§ TRY IT: Pictures stay out of the copy. Repeat exactly the lines from the first entry below through the line that contains "camera: 55 degrees left, 5 degrees down", and nothing beyond.

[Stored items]
◇ ◇ ◇

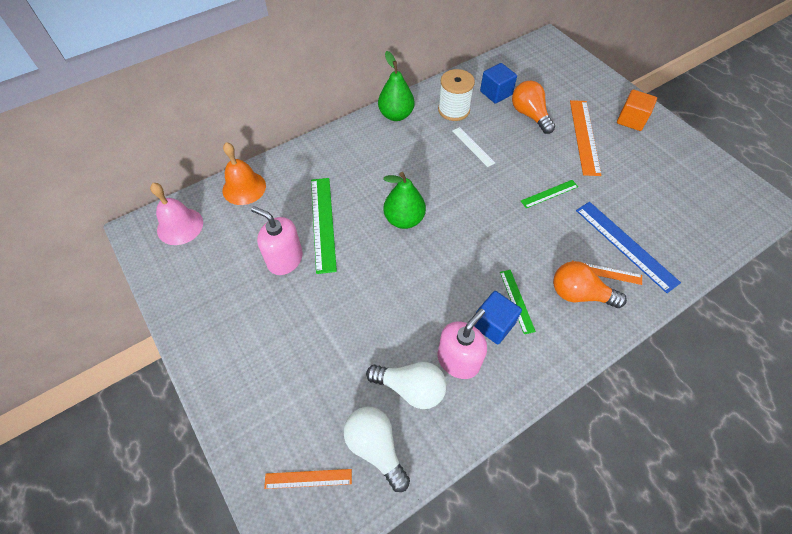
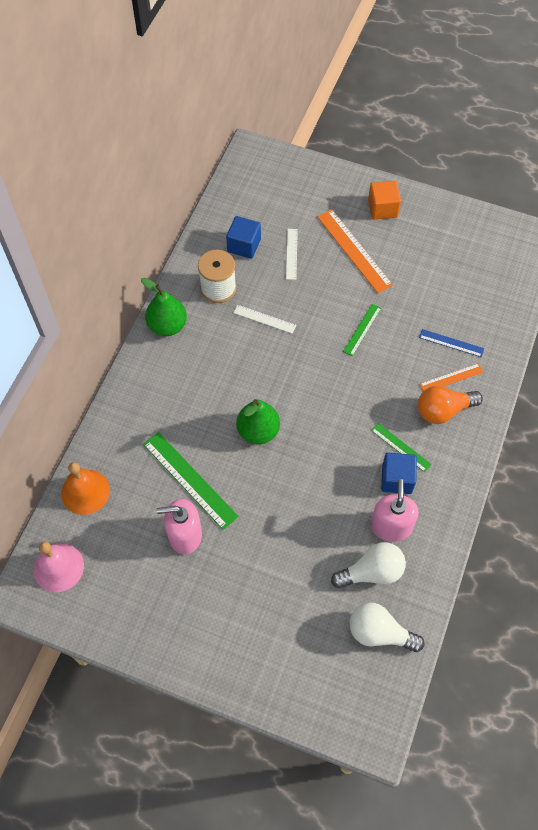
camera: 35 degrees left, 5 degrees up
(308, 479) = (349, 689): orange ruler -> none
(529, 115) = (291, 254): orange light bulb -> white ruler
(625, 245) = (451, 343): blue ruler -> blue ruler, size x0.56

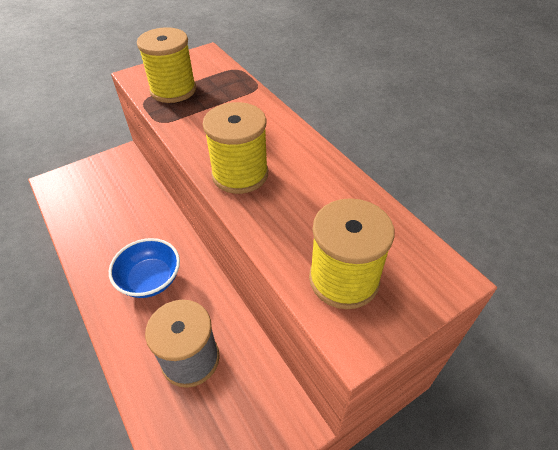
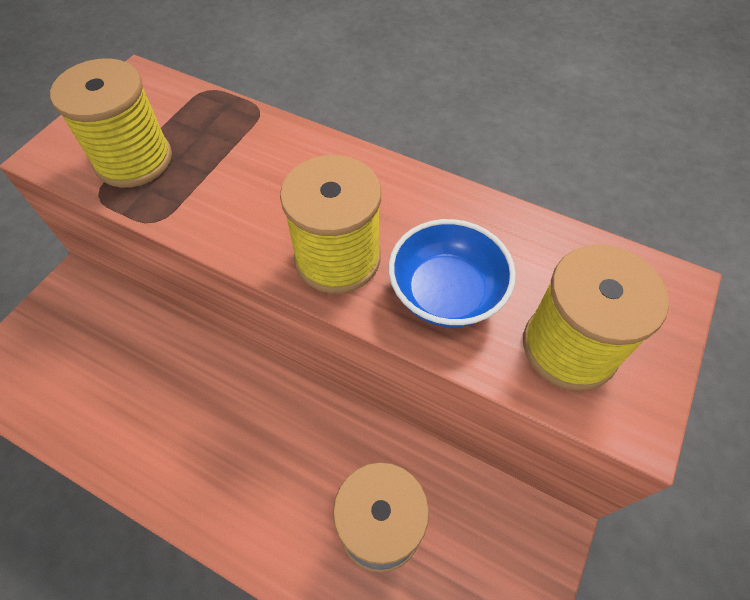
camera: 30 degrees left, 10 degrees up
(150, 280) = (251, 450): blue bowl -> blue bowl (446, 293)

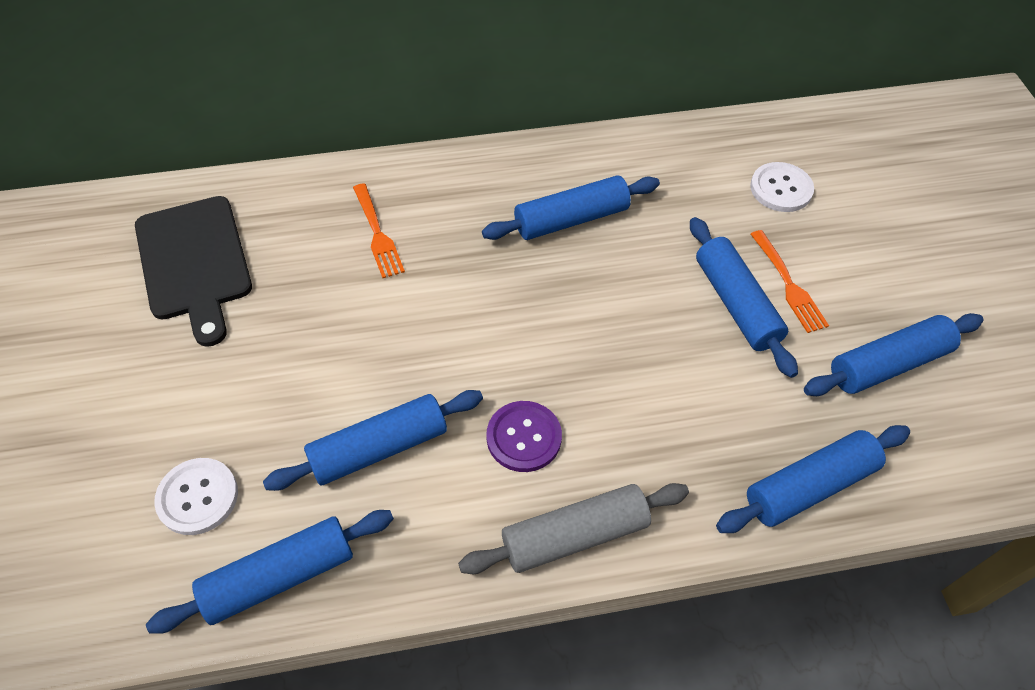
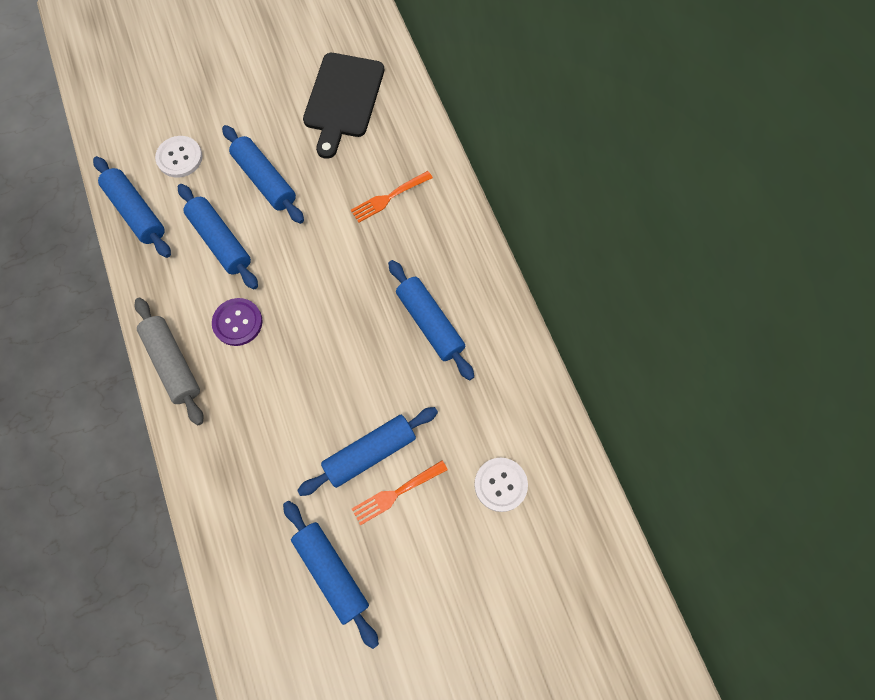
camera: 80 degrees right, 15 degrees up
(194, 263) = (343, 99): black cutting board -> black cutting board turned 45 degrees counterclockwise
(809, 486) = (221, 511): blue rolling pin -> blue rolling pin (265, 180)

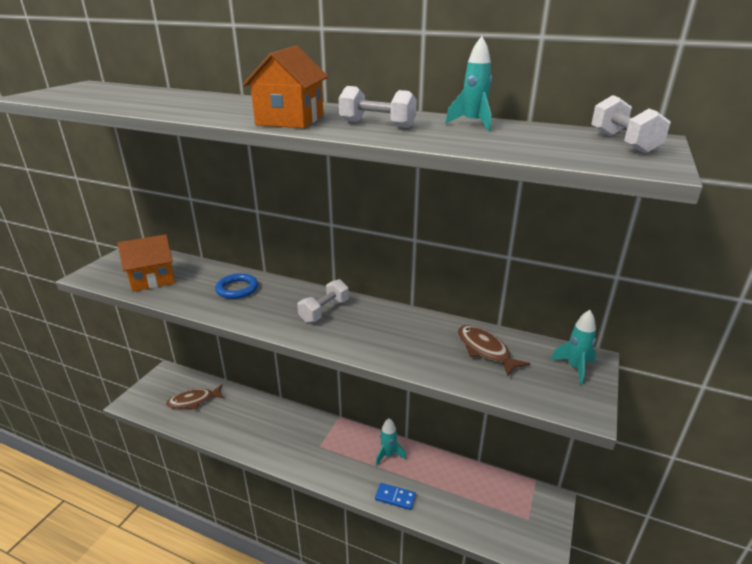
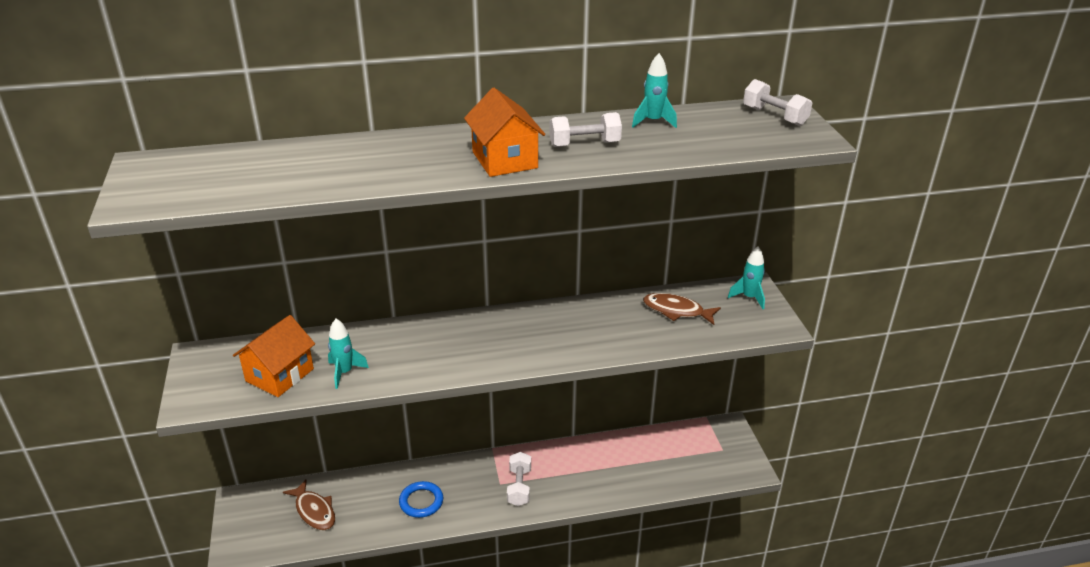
camera: 35 degrees left, 5 degrees up
(194, 401) = (314, 511): brown fish -> brown fish turned 75 degrees counterclockwise
(237, 289) = (393, 346): blue ring -> blue ring (421, 502)
(324, 311) = (509, 332): white dumbbell -> white dumbbell (519, 487)
(388, 455) = (571, 458): turquoise rocket -> turquoise rocket (344, 372)
(395, 497) = (609, 490): blue domino -> none

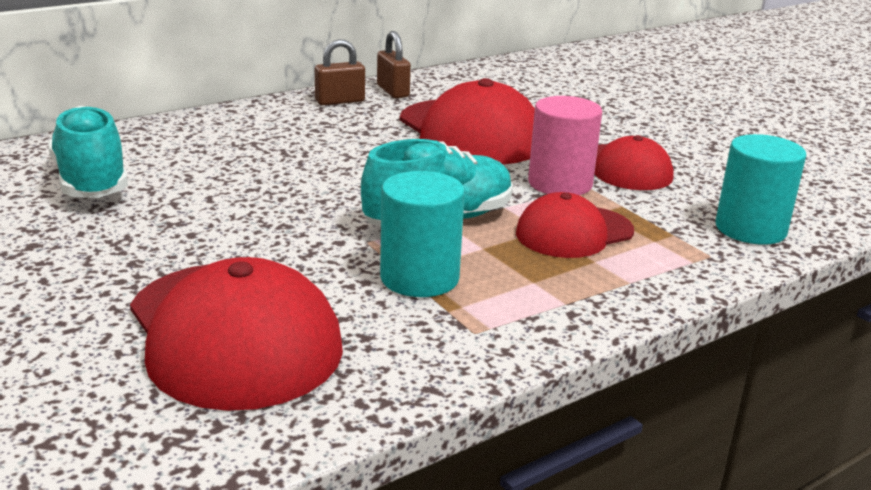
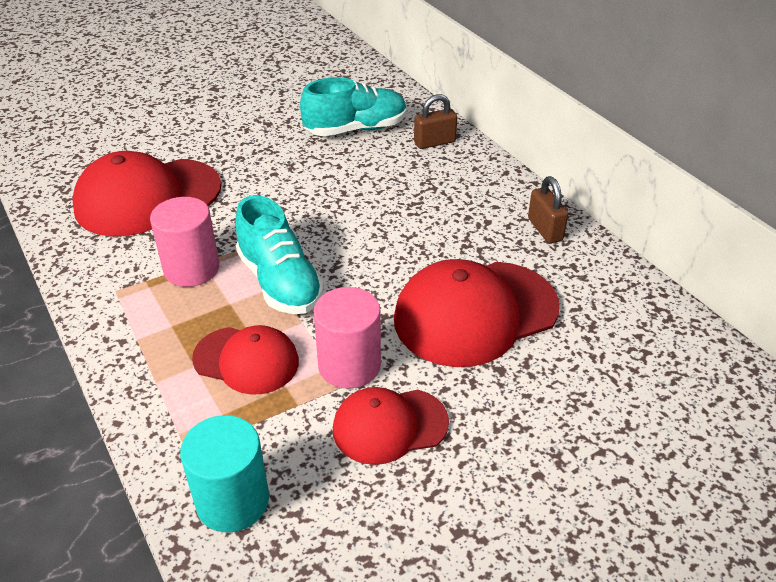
camera: 95 degrees right, 15 degrees up
(393, 91) = (586, 263): brown padlock -> brown padlock (434, 142)
(419, 278) = (191, 269): turquoise cylinder -> pink cylinder
(574, 232) = (246, 360): red cap -> red cap turned 135 degrees clockwise

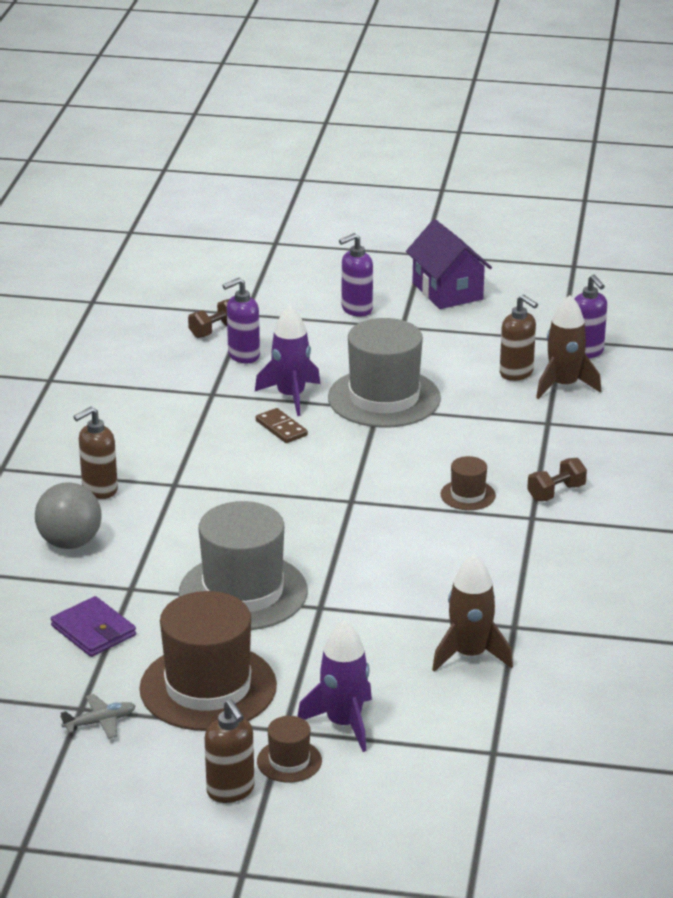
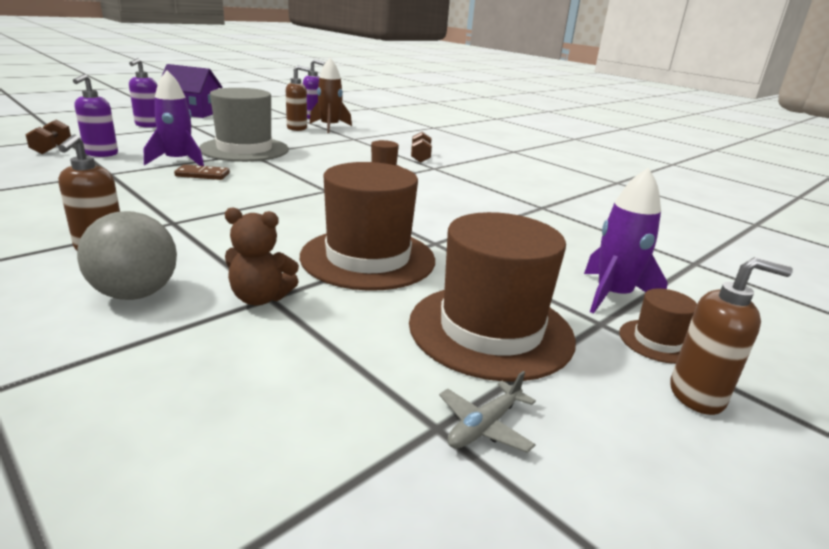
camera: 55 degrees left, 5 degrees down
(93, 631) = (301, 348): purple wallet -> none
(100, 722) = (484, 426): grey plane -> grey plane turned 150 degrees counterclockwise
(125, 585) = (260, 298): none -> brown teddy bear
(243, 592) = (368, 258): grey hat -> brown hat
(469, 655) = (561, 227): brown rocket -> none

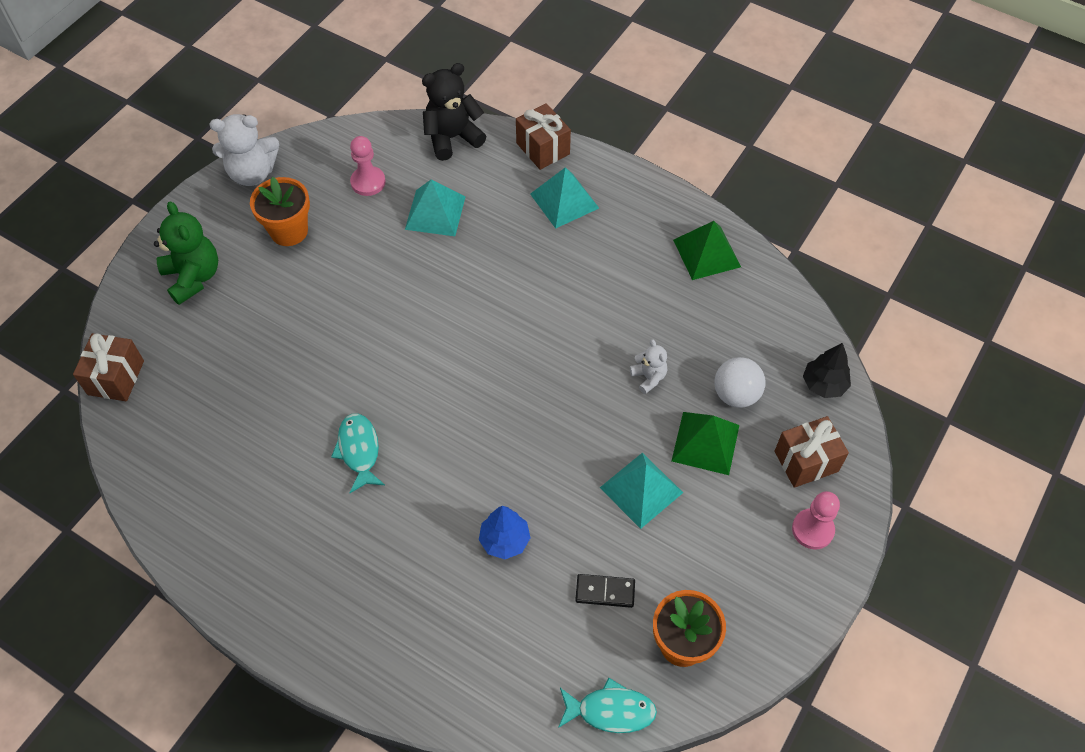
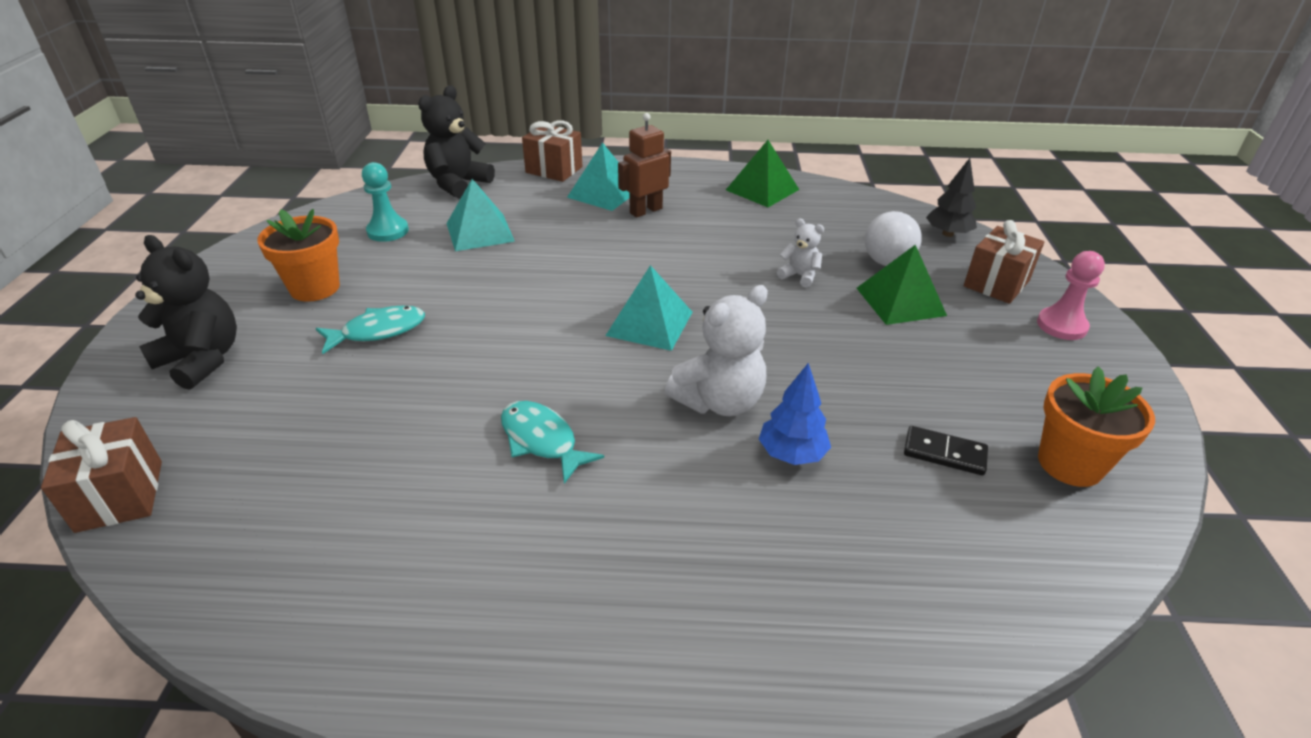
camera: 30 degrees left, 20 degrees down
(193, 277) = (202, 360): green teddy bear -> black teddy bear
(252, 173) = (239, 259): white teddy bear -> white teddy bear (719, 401)
(368, 182) = (388, 231): pink pawn -> turquoise pawn
(583, 240) = (645, 211): none -> brown robot
(605, 591) = (944, 453): black domino -> black domino turned 45 degrees clockwise
(611, 710) = (1081, 566): turquoise fish -> turquoise fish (378, 331)
(641, 490) = (883, 355): turquoise pyramid -> turquoise pyramid (649, 323)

◇ ◇ ◇

§ RESPONSE:
camera: 35 degrees left, 5 degrees up
(308, 479) = (349, 689): orange ruler -> none
(529, 115) = (291, 254): orange light bulb -> white ruler
(625, 245) = (451, 343): blue ruler -> blue ruler, size x0.56

camera: 30 degrees left, 10 degrees up
(150, 280) = (251, 450): blue bowl -> blue bowl (446, 293)

camera: 80 degrees right, 15 degrees up
(194, 263) = (343, 99): black cutting board -> black cutting board turned 45 degrees counterclockwise
(809, 486) = (221, 511): blue rolling pin -> blue rolling pin (265, 180)

camera: 35 degrees left, 5 degrees up
(194, 401) = (314, 511): brown fish -> brown fish turned 75 degrees counterclockwise
(237, 289) = (393, 346): blue ring -> blue ring (421, 502)
(324, 311) = (509, 332): white dumbbell -> white dumbbell (519, 487)
(388, 455) = (571, 458): turquoise rocket -> turquoise rocket (344, 372)
(395, 497) = (609, 490): blue domino -> none

camera: 95 degrees right, 15 degrees up
(393, 91) = (586, 263): brown padlock -> brown padlock (434, 142)
(419, 278) = (191, 269): turquoise cylinder -> pink cylinder
(574, 232) = (246, 360): red cap -> red cap turned 135 degrees clockwise

camera: 55 degrees left, 5 degrees down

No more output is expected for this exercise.